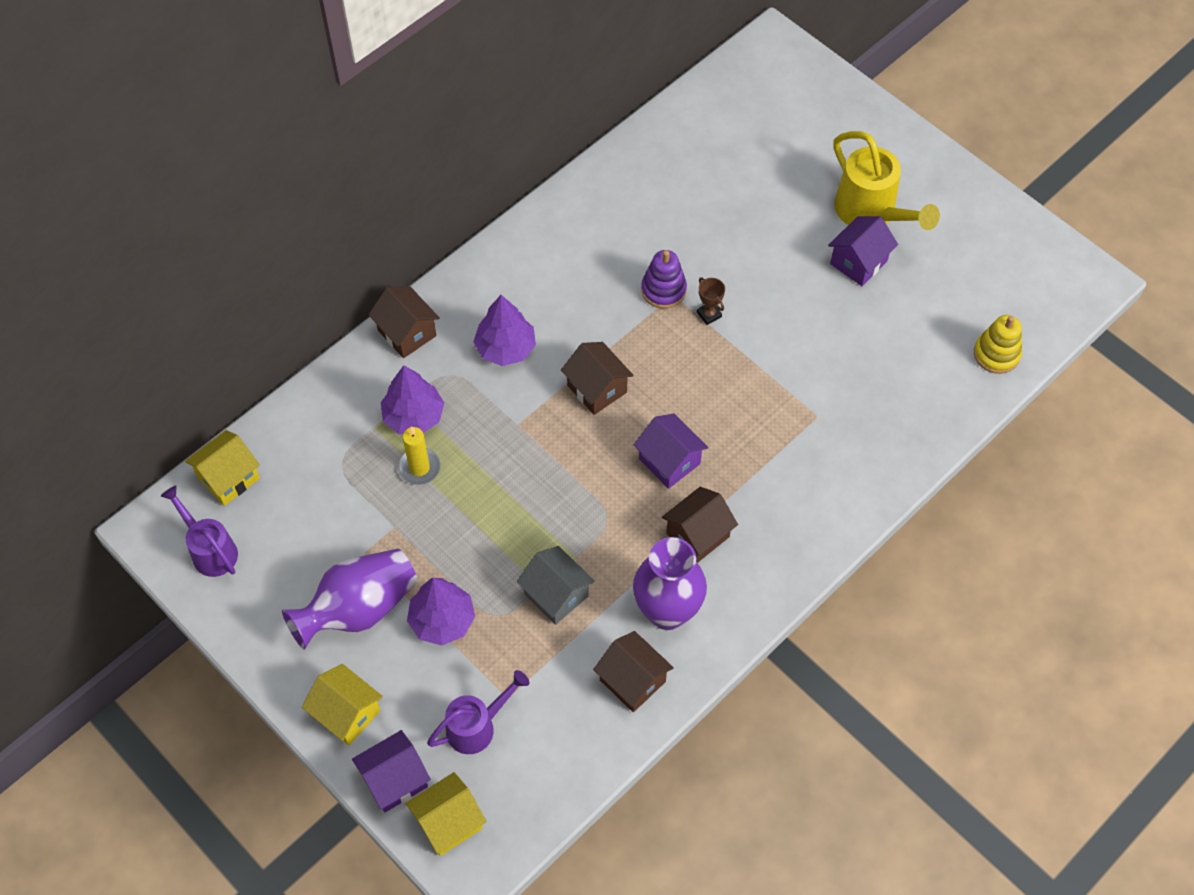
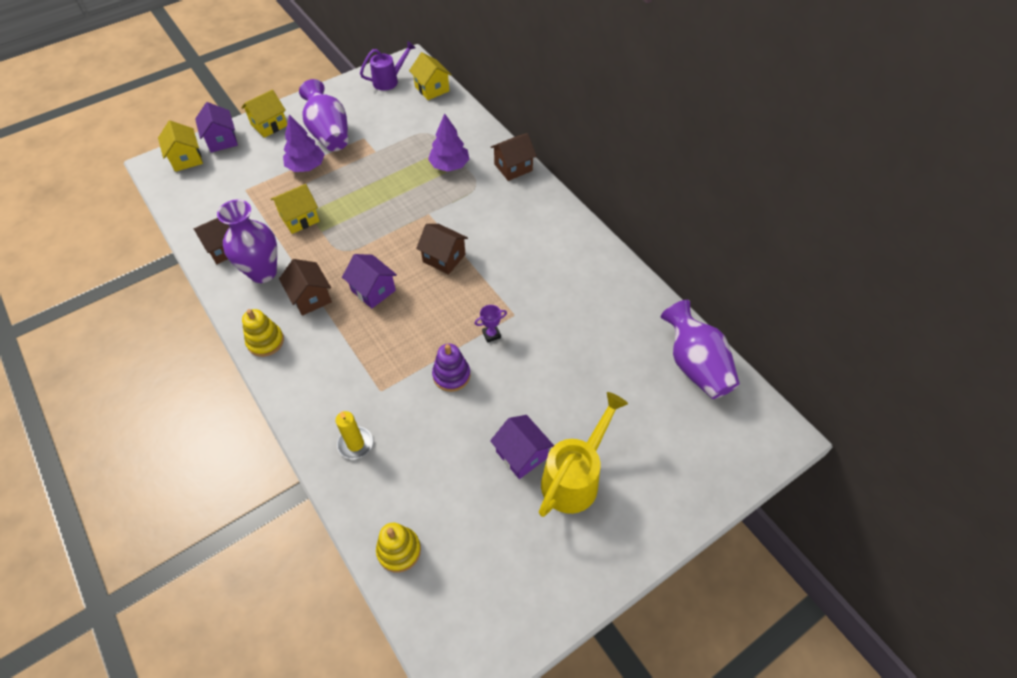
camera: 100 degrees right, 5 degrees down
yellow candle [398,427,441,485] -> yellow candle moved to [335,411,373,459]
purple watering can [427,670,529,754] -> none
purple tree [473,295,536,366] -> none
grey house [516,546,595,625] -> yellow house [271,184,320,234]
brown house [561,342,634,415] -> brown house turned 60 degrees clockwise [416,224,468,275]
purple house [634,414,708,489] -> purple house turned 75 degrees clockwise [342,254,397,309]
purple stacking toy [641,250,687,309] -> purple stacking toy moved to [432,343,471,392]
brown trophy [697,277,725,325] -> purple trophy [474,305,507,343]
yellow watering can [833,131,940,230] -> yellow watering can turned 150 degrees clockwise [539,392,628,517]
none -> yellow stacking toy [242,309,284,357]
none -> purple vase [661,300,740,399]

YOUR INSTRUCTIONS
Print the data above exactly, from its first line to the line bearing "yellow watering can [833,131,940,230]" inclusive, and keep pictures out of the result.

REPLY
camera: 100 degrees right, 5 degrees down
yellow candle [398,427,441,485] -> yellow candle moved to [335,411,373,459]
purple watering can [427,670,529,754] -> none
purple tree [473,295,536,366] -> none
grey house [516,546,595,625] -> yellow house [271,184,320,234]
brown house [561,342,634,415] -> brown house turned 60 degrees clockwise [416,224,468,275]
purple house [634,414,708,489] -> purple house turned 75 degrees clockwise [342,254,397,309]
purple stacking toy [641,250,687,309] -> purple stacking toy moved to [432,343,471,392]
brown trophy [697,277,725,325] -> purple trophy [474,305,507,343]
yellow watering can [833,131,940,230] -> yellow watering can turned 150 degrees clockwise [539,392,628,517]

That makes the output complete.